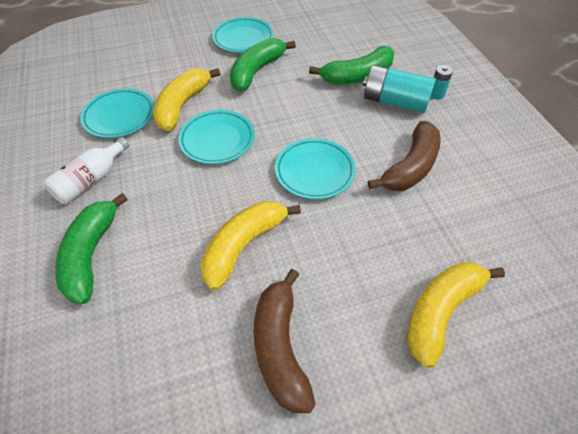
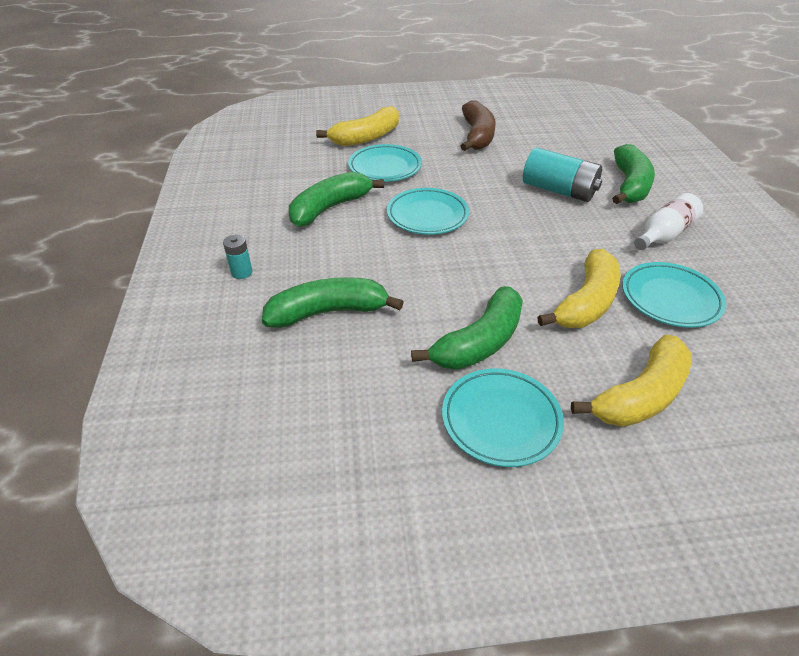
camera: 170 degrees left, 10 degrees down
(217, 140) = (532, 255): turquoise plate -> turquoise plate (385, 167)
(243, 246) = (501, 177): yellow banana -> yellow banana (640, 395)
(395, 102) = (300, 270): turquoise battery -> turquoise battery (559, 190)
(411, 167) = (330, 208): brown banana -> green banana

Goal of the exercise - Give back the material word for word, leaving out its pictures.

Response for this exercise -
camera: 170 degrees left, 10 degrees down
(217, 140) = (532, 255): turquoise plate -> turquoise plate (385, 167)
(243, 246) = (501, 177): yellow banana -> yellow banana (640, 395)
(395, 102) = (300, 270): turquoise battery -> turquoise battery (559, 190)
(411, 167) = (330, 208): brown banana -> green banana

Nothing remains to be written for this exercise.